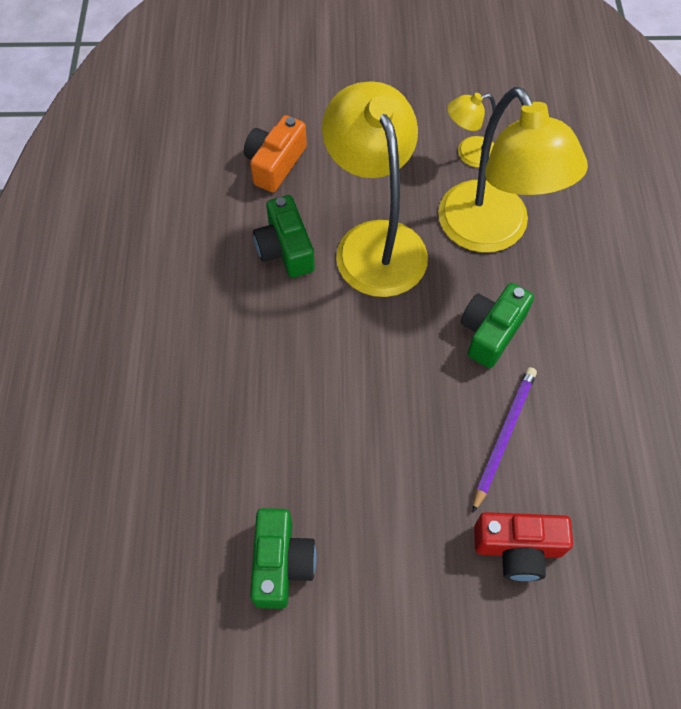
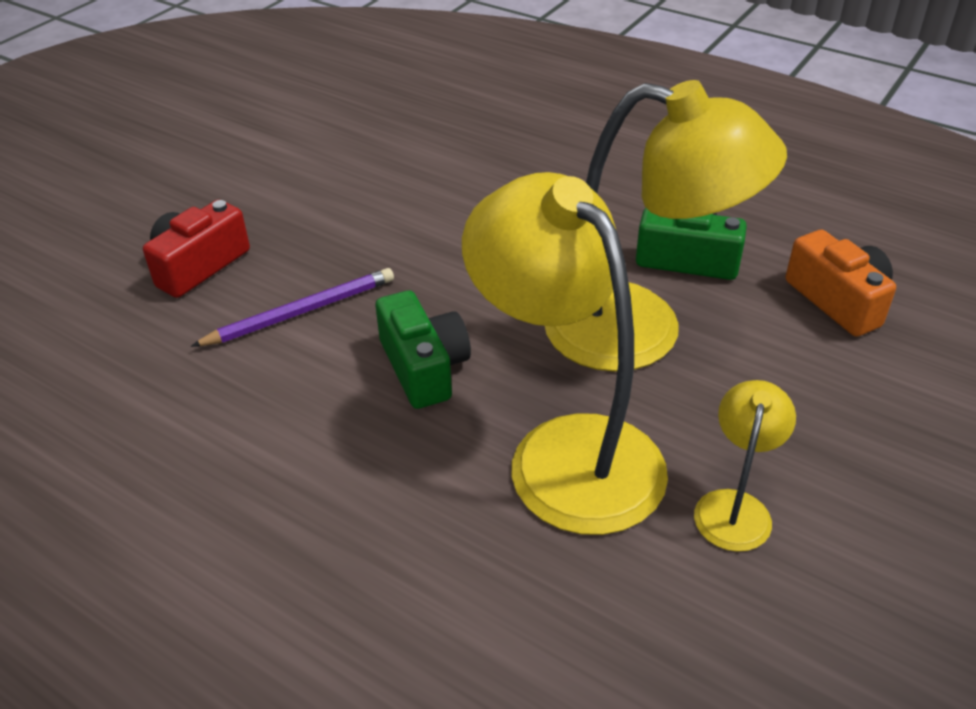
camera: 125 degrees right, 20 degrees down
(281, 563) = (356, 142): green camera -> none
(492, 232) = (566, 451): yellow lamp -> yellow lamp turned 45 degrees clockwise
(503, 436) = (301, 312): purple pencil -> purple pencil turned 90 degrees counterclockwise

☆ ☆ ☆ ☆

Word for word, quote the lines from the line containing "(492, 232) = (566, 451): yellow" through the end of the material, both included, and nothing else.

(492, 232) = (566, 451): yellow lamp -> yellow lamp turned 45 degrees clockwise
(503, 436) = (301, 312): purple pencil -> purple pencil turned 90 degrees counterclockwise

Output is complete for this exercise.